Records
-- start --

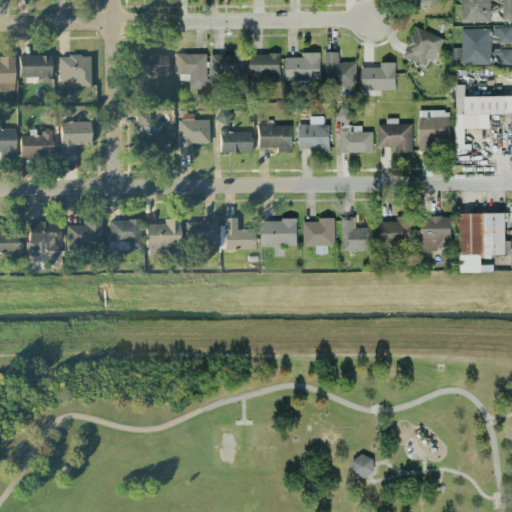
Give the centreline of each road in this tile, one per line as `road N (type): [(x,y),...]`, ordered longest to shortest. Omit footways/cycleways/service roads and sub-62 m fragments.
road 1 (residential): [(0,189),(511,181)]
road 2 (residential): [(0,24),(370,19)]
road 3 (residential): [(118,188),(113,0)]
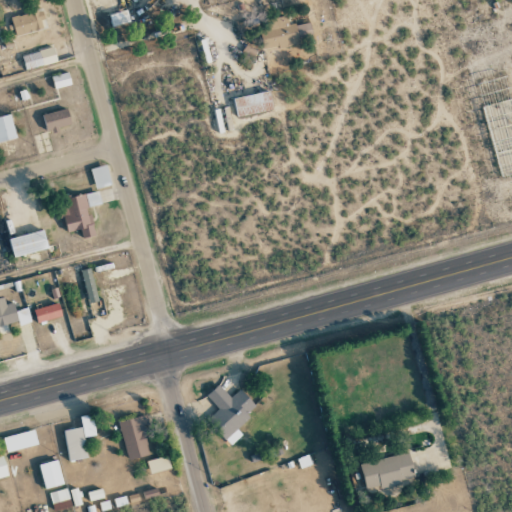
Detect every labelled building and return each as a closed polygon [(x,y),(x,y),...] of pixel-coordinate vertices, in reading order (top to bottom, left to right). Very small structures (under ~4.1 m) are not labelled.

-- end --

Convert every line of the records above into a numbered list, skipping blank lines and leaving the pictures out.

▸ RESPONSE TO THIS TASK:
1. Give the centreline of each road in this tile, one per line as `road N (type): [(x,y),...]`, ordered longest to shortest. Omit footways/cycleways/service roads and sub-62 m fragments.
2. road 1 (residential): [(0,189),(511,181)]
3. road 2 (residential): [(0,24),(370,19)]
4. road 3 (residential): [(118,188),(113,0)]
5. Detect every labelled building and return each as a closed polygon [(x,y),(x,y),...] of pixel-coordinate vertices, in reading order (top to bottom, left to right). Very small structures (under ~4.1 m) are not labelled.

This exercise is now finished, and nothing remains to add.